▸ **Problem to work on**:
Repeat the data that follows in full. Do not include the pictures.
[[ Extracted records open ]]
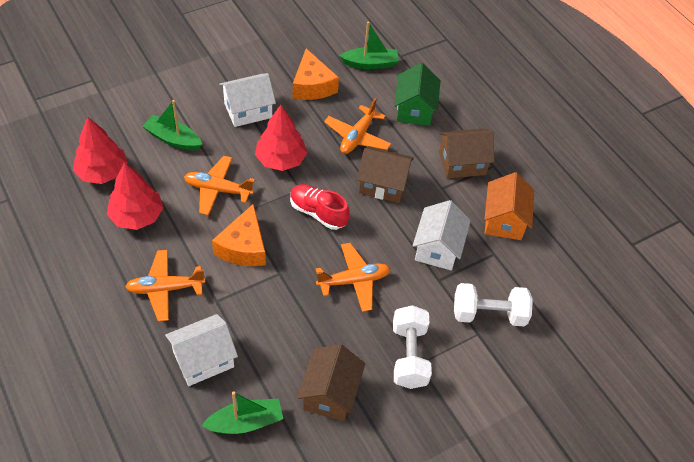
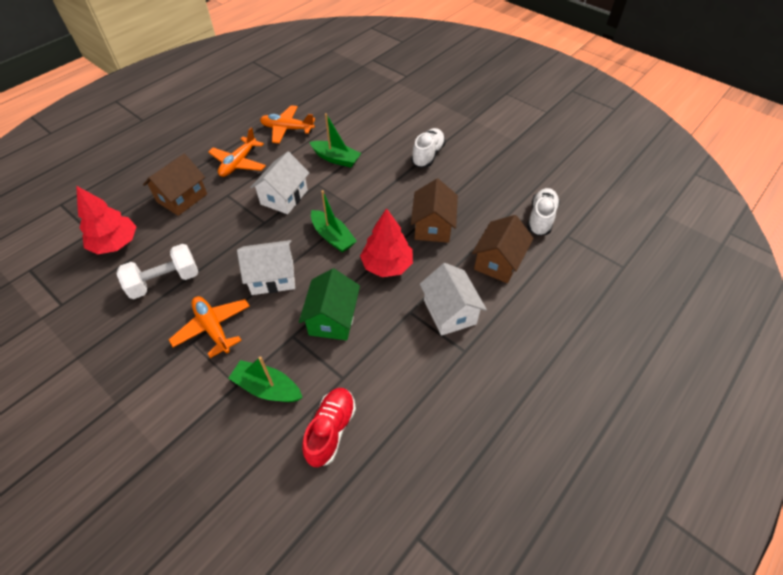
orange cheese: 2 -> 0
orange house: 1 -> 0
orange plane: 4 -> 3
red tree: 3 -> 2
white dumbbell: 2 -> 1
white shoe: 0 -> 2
[[ Extracted records closed ]]
▸ **Task solution**:
orange cheese: 2 -> 0
orange house: 1 -> 0
orange plane: 4 -> 3
red tree: 3 -> 2
white dumbbell: 2 -> 1
white shoe: 0 -> 2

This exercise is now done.